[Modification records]

================

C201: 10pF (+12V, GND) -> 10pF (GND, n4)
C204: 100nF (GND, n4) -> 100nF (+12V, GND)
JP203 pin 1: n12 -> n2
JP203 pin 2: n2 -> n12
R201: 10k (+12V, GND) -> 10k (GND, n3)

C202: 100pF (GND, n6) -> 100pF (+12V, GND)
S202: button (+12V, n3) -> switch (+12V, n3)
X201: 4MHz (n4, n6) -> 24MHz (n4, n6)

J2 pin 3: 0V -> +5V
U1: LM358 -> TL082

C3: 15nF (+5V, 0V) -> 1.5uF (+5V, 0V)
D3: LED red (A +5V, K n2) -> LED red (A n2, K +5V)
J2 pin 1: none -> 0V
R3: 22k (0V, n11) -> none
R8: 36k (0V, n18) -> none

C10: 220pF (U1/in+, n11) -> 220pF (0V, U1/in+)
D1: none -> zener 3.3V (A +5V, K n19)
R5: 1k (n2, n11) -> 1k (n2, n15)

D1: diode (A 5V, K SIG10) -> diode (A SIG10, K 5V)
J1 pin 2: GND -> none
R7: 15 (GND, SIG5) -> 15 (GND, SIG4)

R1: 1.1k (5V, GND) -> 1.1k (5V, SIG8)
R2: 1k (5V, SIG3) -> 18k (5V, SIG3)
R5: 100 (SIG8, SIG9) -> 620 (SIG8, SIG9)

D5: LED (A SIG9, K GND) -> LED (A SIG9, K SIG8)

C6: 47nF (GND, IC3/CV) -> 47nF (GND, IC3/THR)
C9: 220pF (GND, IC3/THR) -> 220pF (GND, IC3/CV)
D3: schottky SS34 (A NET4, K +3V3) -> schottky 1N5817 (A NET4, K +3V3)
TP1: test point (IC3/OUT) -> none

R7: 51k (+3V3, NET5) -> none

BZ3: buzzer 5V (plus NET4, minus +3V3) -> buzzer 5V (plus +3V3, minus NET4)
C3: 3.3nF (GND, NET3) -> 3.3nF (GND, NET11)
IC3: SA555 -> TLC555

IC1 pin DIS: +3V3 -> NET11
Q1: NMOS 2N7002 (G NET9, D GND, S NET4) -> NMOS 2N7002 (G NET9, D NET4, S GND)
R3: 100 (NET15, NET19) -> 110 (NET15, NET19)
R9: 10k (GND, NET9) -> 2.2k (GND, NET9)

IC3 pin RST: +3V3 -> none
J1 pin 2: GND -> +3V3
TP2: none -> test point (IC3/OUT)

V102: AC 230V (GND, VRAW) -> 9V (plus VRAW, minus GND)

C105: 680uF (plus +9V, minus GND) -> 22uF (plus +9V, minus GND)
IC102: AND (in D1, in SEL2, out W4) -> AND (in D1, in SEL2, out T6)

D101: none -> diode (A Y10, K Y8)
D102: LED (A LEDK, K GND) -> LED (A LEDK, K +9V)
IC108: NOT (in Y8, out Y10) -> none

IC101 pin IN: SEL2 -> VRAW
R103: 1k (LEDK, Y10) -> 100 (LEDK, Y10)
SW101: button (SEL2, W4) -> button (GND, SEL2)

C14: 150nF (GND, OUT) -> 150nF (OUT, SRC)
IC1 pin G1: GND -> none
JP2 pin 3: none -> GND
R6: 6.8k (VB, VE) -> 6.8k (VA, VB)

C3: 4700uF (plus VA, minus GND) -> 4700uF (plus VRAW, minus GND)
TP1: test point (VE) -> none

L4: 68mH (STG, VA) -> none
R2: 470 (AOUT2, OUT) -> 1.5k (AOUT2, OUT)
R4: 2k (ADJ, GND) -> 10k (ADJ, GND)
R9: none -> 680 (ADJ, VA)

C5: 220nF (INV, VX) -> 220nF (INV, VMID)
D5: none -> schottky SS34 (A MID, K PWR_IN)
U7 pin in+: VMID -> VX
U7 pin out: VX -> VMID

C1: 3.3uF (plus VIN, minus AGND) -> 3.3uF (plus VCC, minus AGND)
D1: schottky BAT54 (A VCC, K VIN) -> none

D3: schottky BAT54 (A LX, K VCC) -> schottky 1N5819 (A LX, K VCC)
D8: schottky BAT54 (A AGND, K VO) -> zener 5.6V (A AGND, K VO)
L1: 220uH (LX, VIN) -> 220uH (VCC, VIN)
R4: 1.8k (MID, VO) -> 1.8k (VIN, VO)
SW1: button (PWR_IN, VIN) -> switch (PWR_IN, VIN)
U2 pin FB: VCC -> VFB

================

◆ **DESCRIPTION OF THE TASK**: Look above for the line that contains "C204: 100nF (GND, n4) -> 100nF (+12V, GND)". Starting there, transcribe every line exactly until you have copied the line that contains "R2: 1k (5V, SIG3) -> 18k (5V, SIG3)".

◆ **RESPONSE BELOW**:
C204: 100nF (GND, n4) -> 100nF (+12V, GND)
JP203 pin 1: n12 -> n2
JP203 pin 2: n2 -> n12
R201: 10k (+12V, GND) -> 10k (GND, n3)

C202: 100pF (GND, n6) -> 100pF (+12V, GND)
S202: button (+12V, n3) -> switch (+12V, n3)
X201: 4MHz (n4, n6) -> 24MHz (n4, n6)

J2 pin 3: 0V -> +5V
U1: LM358 -> TL082

C3: 15nF (+5V, 0V) -> 1.5uF (+5V, 0V)
D3: LED red (A +5V, K n2) -> LED red (A n2, K +5V)
J2 pin 1: none -> 0V
R3: 22k (0V, n11) -> none
R8: 36k (0V, n18) -> none

C10: 220pF (U1/in+, n11) -> 220pF (0V, U1/in+)
D1: none -> zener 3.3V (A +5V, K n19)
R5: 1k (n2, n11) -> 1k (n2, n15)

D1: diode (A 5V, K SIG10) -> diode (A SIG10, K 5V)
J1 pin 2: GND -> none
R7: 15 (GND, SIG5) -> 15 (GND, SIG4)

R1: 1.1k (5V, GND) -> 1.1k (5V, SIG8)
R2: 1k (5V, SIG3) -> 18k (5V, SIG3)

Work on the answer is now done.